───── Stored data

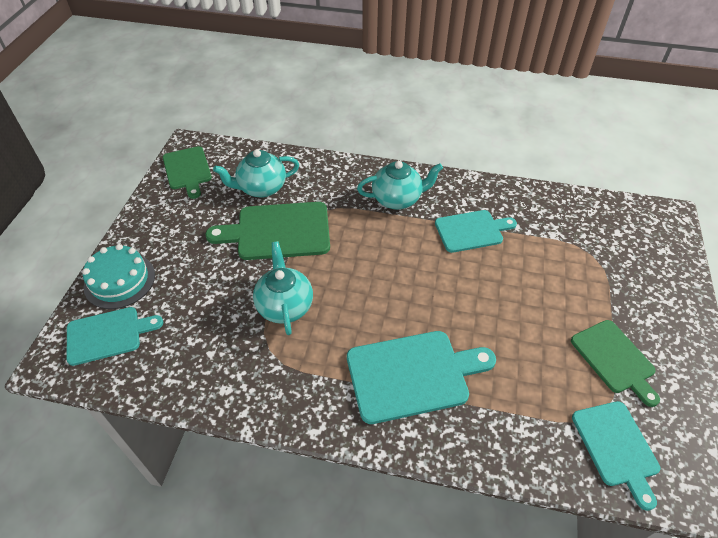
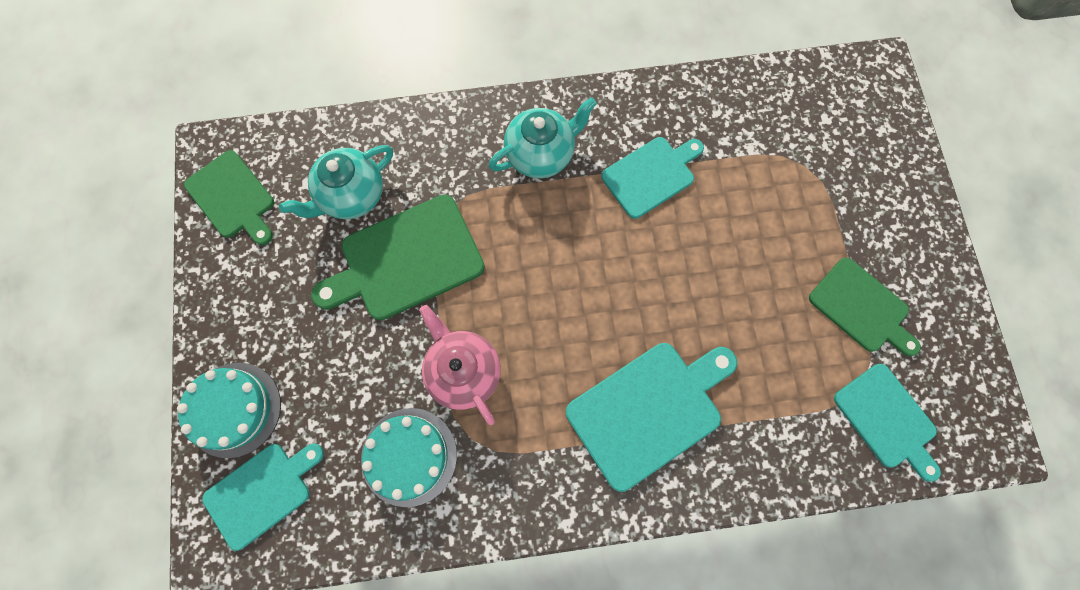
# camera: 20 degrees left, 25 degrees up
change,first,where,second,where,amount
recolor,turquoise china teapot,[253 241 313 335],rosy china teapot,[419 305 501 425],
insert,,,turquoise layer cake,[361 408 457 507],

──────────
───── Stored data

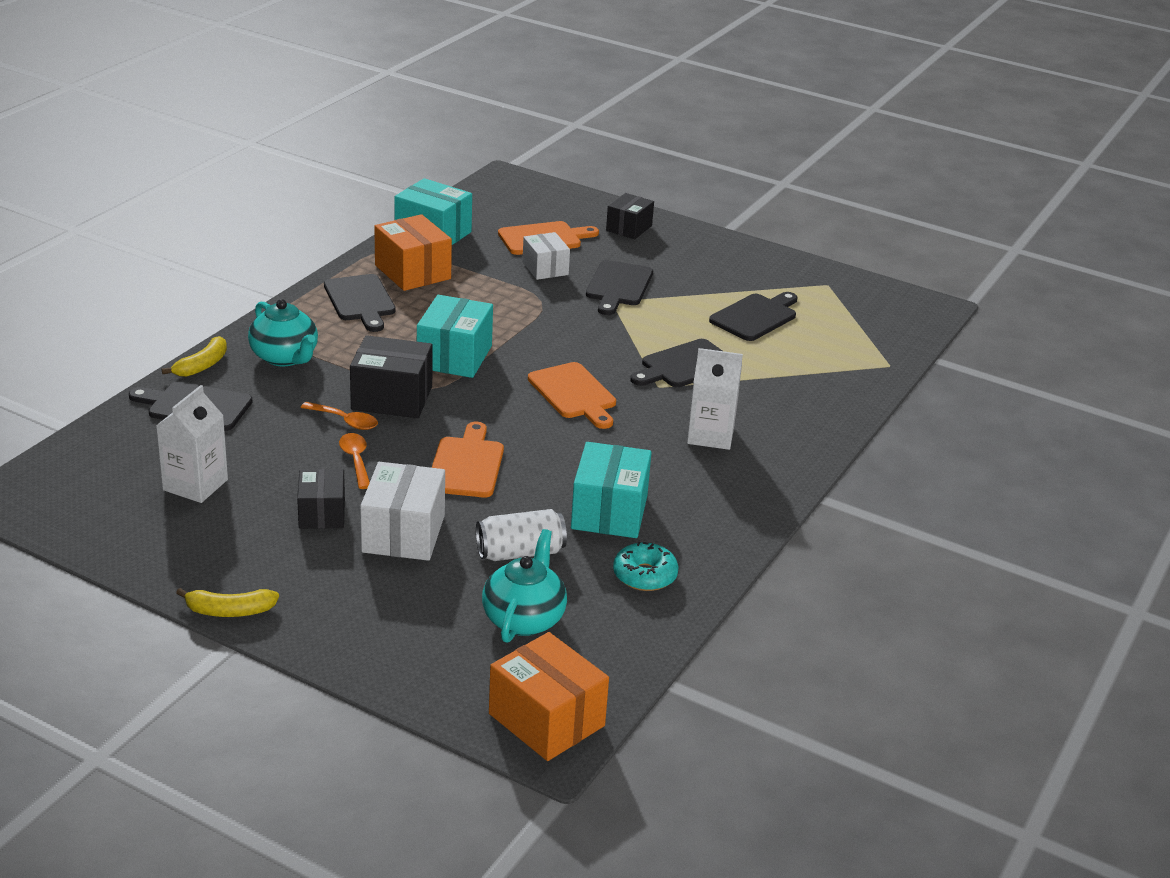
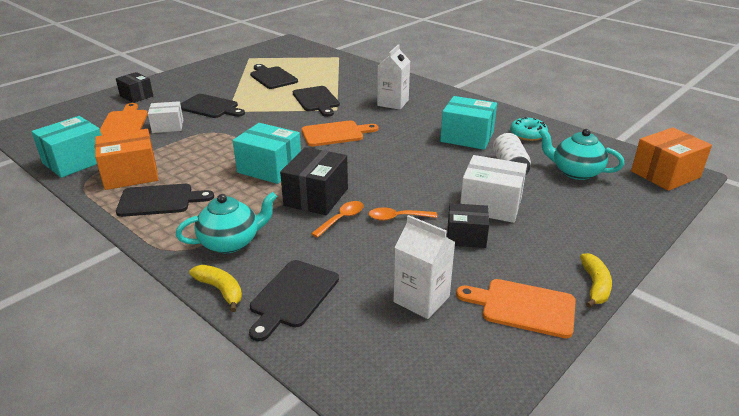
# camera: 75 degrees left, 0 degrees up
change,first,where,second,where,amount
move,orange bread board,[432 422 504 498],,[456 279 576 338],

──────────

_Work instruction_. Looking at the records above, which lines contain "degrees"? Copy those lines.

_Answer for this exercise_.
# camera: 20 degrees left, 25 degrees up
# camera: 75 degrees left, 0 degrees up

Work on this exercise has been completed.